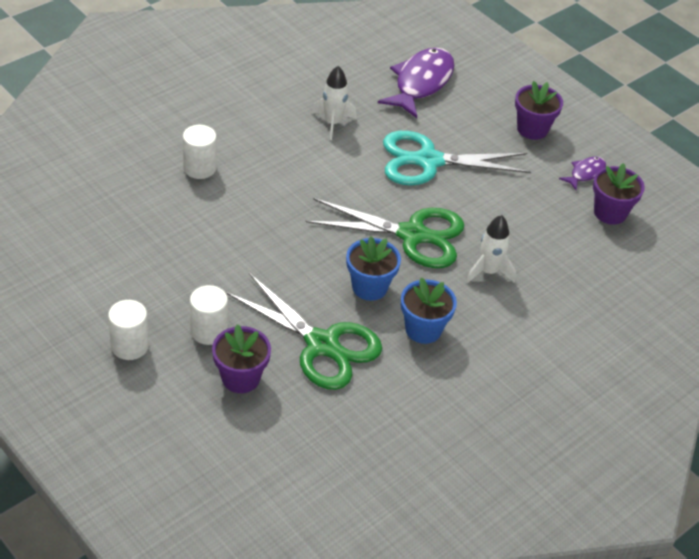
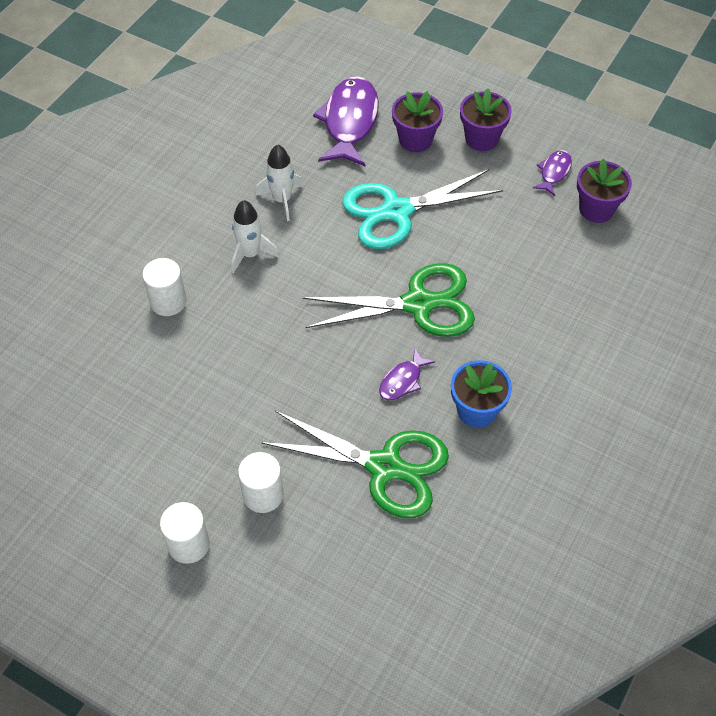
camera: 15 degrees left, 10 degrees up
(240, 378) = (320, 538): purple flower pot -> purple flower pot (415, 140)
(369, 287) = (402, 381): blue flower pot -> purple fish
(488, 272) = (510, 319): white rocket -> white rocket (250, 254)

* _EXERCISE DETAILS_:
Wherever the string "purple" shows up in the material, copy the line that holds it.

* _WRITTEN RESPONSE_:
(240, 378) = (320, 538): purple flower pot -> purple flower pot (415, 140)
(369, 287) = (402, 381): blue flower pot -> purple fish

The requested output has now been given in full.